*** Opening DATASET EXCERPTS ***

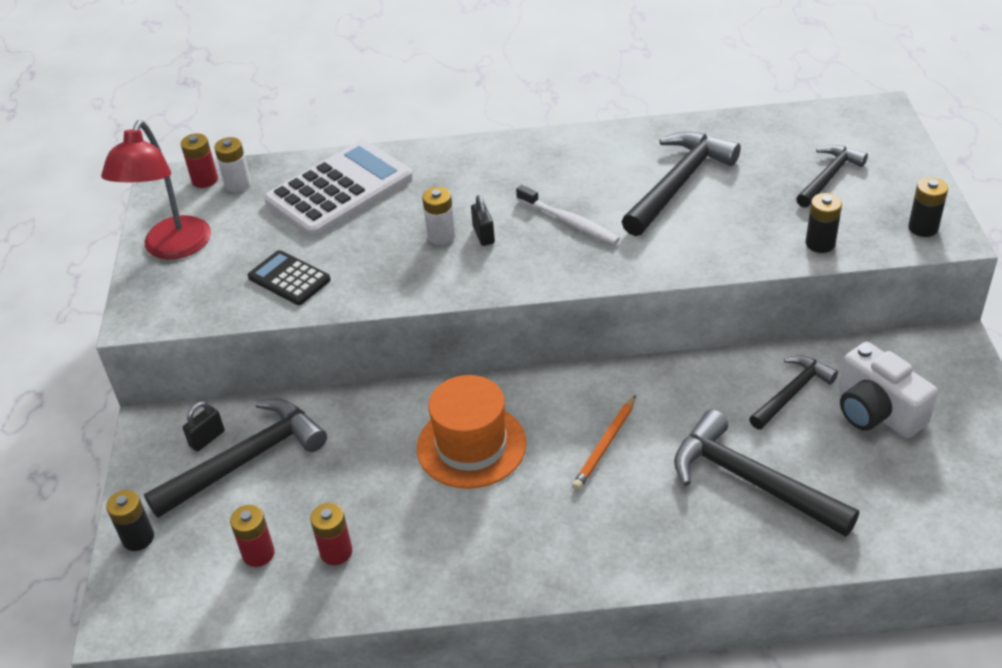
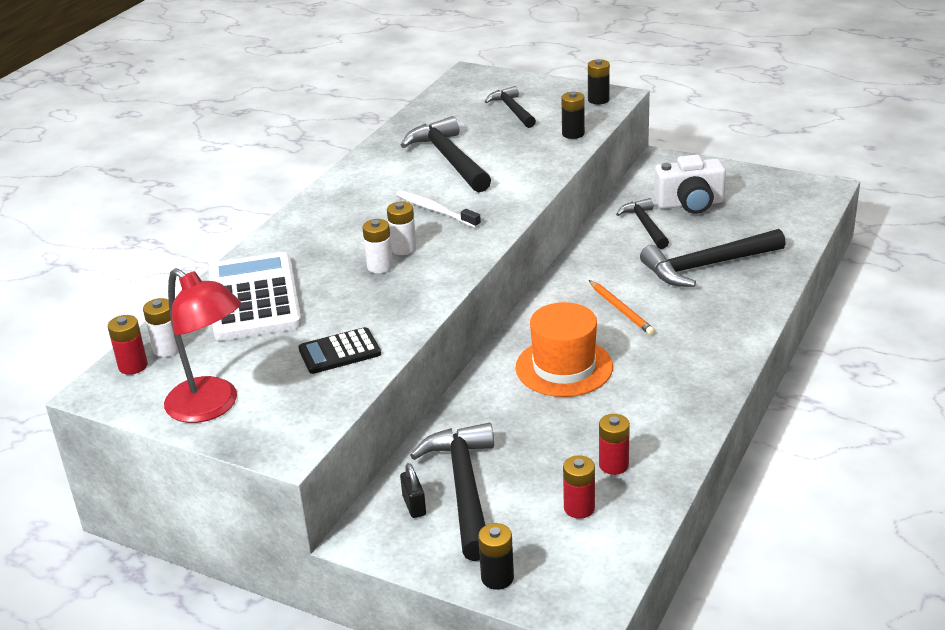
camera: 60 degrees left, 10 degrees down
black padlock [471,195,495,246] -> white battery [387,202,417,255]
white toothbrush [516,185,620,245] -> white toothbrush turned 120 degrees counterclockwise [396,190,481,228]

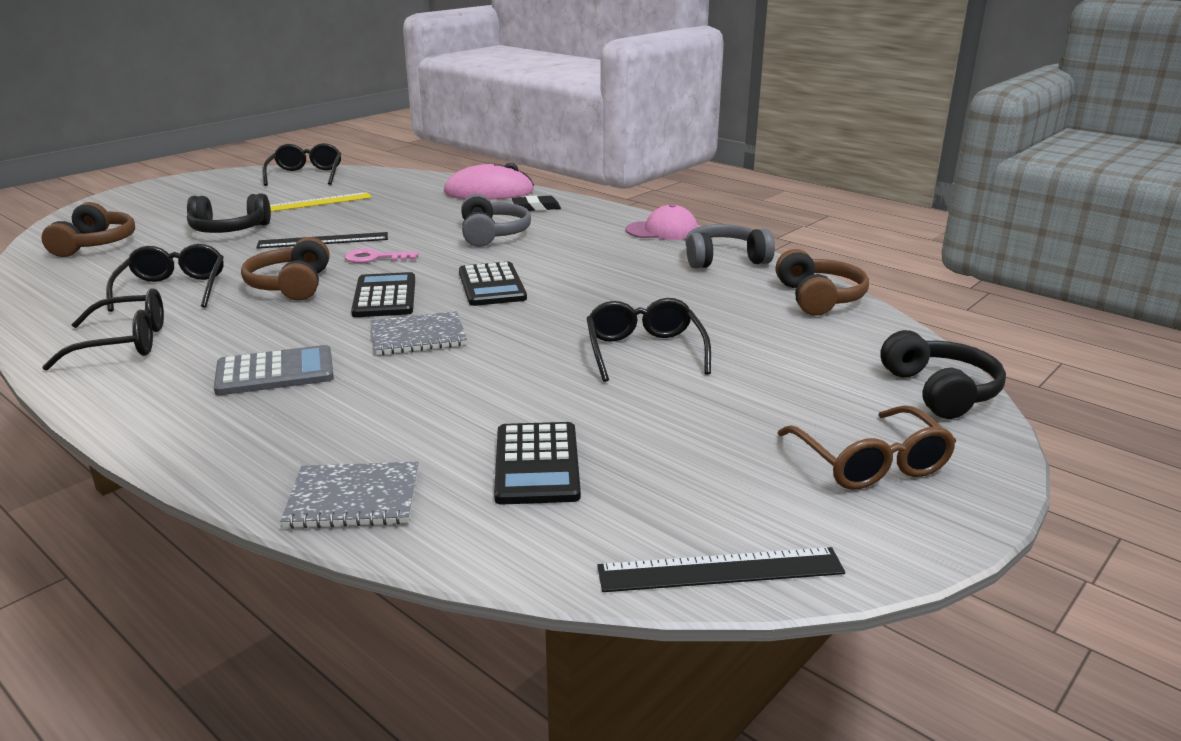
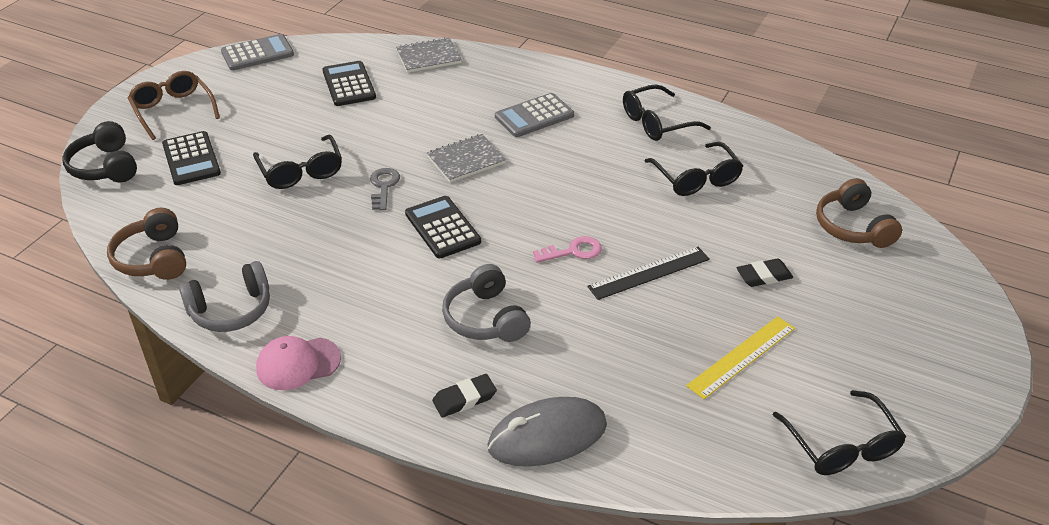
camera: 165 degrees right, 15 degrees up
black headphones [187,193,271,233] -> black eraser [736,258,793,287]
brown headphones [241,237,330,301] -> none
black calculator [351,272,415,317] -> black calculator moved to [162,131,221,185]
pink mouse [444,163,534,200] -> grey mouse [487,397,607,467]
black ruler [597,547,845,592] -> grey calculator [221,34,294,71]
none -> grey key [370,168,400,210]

*** Closing DATASET EXCERPTS ***

▸ TASK REQUIREMENTS
Your task is to write out the lines from the one with "black calculator [351,272,415,317]" through the end of the records, exactly and with nothing added.

▸ RESULT
black calculator [351,272,415,317] -> black calculator moved to [162,131,221,185]
pink mouse [444,163,534,200] -> grey mouse [487,397,607,467]
black ruler [597,547,845,592] -> grey calculator [221,34,294,71]
none -> grey key [370,168,400,210]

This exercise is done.